**Exercise details**
Begin at the top of the records and copy each line exactly. The line containing "brown duck: [571,419,685,498]" is the last one to include.

++++ Task inputs ++++

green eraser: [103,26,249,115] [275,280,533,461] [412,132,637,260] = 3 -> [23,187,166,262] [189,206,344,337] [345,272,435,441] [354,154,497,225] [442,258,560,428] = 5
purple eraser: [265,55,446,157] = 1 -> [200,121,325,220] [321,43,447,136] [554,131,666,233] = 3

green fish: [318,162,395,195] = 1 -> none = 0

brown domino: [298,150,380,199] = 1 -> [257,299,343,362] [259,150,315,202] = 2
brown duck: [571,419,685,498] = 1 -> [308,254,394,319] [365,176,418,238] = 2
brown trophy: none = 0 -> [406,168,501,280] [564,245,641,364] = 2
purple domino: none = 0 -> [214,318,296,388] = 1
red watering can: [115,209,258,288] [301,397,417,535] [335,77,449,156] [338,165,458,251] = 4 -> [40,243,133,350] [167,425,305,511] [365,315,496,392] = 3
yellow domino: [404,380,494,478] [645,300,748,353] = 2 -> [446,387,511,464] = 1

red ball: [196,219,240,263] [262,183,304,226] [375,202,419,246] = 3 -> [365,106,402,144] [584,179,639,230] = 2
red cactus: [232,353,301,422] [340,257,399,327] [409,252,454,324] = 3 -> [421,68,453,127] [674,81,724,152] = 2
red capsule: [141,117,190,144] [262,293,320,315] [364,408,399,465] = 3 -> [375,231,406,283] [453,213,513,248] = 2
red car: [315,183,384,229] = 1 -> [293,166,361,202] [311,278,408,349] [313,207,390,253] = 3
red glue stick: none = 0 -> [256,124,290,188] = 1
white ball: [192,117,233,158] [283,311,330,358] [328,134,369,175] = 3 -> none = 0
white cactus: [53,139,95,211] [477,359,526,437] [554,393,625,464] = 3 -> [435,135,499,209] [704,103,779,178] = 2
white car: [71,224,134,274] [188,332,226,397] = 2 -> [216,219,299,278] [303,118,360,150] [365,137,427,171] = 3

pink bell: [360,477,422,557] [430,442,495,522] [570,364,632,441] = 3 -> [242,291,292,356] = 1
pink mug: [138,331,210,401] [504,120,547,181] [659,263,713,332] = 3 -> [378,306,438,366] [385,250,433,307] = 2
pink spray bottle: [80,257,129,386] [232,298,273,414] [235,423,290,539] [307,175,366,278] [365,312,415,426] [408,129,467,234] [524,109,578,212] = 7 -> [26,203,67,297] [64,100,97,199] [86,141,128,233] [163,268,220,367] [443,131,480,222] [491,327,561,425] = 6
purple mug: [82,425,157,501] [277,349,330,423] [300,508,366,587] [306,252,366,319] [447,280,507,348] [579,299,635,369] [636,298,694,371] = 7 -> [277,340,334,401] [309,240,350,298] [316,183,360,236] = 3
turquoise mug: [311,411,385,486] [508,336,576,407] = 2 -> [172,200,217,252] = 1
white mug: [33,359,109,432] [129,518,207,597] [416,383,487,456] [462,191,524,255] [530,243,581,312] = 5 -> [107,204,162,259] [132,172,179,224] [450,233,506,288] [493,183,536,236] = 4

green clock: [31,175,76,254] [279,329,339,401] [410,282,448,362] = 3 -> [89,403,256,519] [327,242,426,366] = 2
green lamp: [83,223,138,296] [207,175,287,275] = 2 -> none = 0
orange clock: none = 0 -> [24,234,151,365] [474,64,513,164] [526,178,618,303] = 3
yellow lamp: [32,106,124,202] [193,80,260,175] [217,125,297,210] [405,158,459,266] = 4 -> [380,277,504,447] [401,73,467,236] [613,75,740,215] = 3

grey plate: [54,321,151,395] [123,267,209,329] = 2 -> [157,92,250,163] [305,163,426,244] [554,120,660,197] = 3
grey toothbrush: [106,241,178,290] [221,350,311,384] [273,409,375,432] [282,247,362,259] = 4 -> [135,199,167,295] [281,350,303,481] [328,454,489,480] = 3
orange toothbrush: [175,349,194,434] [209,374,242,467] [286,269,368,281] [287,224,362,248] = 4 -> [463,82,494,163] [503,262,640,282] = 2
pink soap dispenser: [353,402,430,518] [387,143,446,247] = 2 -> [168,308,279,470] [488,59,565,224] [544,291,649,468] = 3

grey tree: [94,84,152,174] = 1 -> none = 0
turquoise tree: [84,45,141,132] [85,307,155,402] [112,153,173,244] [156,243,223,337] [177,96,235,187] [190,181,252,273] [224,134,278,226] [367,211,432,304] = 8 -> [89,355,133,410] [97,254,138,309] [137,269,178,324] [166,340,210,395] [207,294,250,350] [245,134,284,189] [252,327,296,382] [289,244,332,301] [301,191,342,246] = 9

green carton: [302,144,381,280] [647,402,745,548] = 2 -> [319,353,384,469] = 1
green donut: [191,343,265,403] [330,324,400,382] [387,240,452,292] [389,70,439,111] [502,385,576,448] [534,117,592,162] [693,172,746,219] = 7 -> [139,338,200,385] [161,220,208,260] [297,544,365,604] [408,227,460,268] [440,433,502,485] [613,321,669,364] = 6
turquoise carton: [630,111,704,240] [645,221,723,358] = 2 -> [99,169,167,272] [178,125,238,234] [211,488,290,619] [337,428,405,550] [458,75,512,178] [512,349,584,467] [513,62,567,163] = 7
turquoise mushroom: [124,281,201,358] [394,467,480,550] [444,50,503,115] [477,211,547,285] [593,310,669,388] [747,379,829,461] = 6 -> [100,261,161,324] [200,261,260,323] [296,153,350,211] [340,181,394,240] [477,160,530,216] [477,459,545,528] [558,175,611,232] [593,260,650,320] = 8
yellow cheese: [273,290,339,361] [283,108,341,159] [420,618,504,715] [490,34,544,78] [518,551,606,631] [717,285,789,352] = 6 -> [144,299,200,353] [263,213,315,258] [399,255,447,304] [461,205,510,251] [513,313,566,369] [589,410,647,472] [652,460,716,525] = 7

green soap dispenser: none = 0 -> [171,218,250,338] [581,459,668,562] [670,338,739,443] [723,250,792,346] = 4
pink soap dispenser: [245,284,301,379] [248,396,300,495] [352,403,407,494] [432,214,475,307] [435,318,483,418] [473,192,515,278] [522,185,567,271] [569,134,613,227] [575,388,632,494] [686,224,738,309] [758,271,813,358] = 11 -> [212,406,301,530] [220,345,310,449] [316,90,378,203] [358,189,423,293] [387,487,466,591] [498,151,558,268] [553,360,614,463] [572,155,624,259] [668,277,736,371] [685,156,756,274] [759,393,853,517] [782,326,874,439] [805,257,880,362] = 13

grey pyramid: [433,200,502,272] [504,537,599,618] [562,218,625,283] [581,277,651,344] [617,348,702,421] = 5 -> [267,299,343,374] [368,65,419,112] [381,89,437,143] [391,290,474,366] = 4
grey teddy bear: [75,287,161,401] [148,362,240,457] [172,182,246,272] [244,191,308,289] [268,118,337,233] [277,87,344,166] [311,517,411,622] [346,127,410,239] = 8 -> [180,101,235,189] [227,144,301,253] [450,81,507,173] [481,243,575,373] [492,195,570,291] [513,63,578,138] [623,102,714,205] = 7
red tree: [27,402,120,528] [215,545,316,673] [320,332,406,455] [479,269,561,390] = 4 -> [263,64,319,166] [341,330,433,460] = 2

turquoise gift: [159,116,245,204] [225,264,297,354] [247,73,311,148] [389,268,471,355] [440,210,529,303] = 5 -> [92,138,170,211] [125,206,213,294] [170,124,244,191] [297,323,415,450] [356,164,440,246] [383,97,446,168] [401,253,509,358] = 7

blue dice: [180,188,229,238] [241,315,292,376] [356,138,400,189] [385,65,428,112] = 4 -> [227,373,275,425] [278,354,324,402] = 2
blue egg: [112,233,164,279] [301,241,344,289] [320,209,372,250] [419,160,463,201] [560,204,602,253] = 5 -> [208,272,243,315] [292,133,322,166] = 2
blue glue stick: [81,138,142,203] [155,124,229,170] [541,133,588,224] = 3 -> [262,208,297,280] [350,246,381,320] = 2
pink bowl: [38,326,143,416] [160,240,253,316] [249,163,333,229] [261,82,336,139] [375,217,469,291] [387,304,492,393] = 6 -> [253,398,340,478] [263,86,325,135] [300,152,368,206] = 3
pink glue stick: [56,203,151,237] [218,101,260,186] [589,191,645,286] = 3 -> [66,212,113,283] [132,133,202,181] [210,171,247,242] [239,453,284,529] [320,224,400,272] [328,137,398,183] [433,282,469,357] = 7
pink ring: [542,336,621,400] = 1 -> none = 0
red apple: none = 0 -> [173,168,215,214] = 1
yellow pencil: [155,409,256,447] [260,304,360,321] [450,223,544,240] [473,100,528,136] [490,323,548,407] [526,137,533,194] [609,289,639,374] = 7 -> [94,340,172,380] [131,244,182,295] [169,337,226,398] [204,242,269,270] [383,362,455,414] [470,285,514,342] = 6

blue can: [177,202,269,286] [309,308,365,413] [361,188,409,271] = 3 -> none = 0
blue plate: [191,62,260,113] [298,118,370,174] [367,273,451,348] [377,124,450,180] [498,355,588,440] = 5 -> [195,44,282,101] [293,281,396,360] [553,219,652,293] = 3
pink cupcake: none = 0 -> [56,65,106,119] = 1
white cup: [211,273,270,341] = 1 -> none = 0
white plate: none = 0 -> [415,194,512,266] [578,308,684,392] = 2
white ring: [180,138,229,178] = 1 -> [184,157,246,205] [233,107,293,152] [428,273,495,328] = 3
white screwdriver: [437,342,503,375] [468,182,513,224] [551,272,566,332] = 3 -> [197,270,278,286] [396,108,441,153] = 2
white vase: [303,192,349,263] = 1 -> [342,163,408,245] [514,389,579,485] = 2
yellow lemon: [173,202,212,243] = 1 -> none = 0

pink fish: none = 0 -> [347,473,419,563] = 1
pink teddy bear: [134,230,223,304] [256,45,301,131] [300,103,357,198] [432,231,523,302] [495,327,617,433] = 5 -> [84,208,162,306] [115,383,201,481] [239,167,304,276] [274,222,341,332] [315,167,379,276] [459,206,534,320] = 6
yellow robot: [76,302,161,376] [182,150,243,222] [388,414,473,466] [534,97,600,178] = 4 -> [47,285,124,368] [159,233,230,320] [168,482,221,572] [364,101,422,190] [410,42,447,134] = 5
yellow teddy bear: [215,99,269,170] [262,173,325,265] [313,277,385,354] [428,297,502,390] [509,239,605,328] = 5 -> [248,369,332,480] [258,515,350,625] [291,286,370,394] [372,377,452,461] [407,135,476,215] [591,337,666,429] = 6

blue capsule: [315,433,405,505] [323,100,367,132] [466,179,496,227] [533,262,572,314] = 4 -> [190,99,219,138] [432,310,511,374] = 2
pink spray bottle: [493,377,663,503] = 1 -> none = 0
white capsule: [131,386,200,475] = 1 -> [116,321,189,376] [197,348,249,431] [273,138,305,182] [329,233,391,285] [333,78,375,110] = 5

++++

**Task answer**
green eraser: [103,26,249,115] [275,280,533,461] [412,132,637,260] = 3 -> [23,187,166,262] [189,206,344,337] [345,272,435,441] [354,154,497,225] [442,258,560,428] = 5
purple eraser: [265,55,446,157] = 1 -> [200,121,325,220] [321,43,447,136] [554,131,666,233] = 3

green fish: [318,162,395,195] = 1 -> none = 0

brown domino: [298,150,380,199] = 1 -> [257,299,343,362] [259,150,315,202] = 2
brown duck: [571,419,685,498] = 1 -> [308,254,394,319] [365,176,418,238] = 2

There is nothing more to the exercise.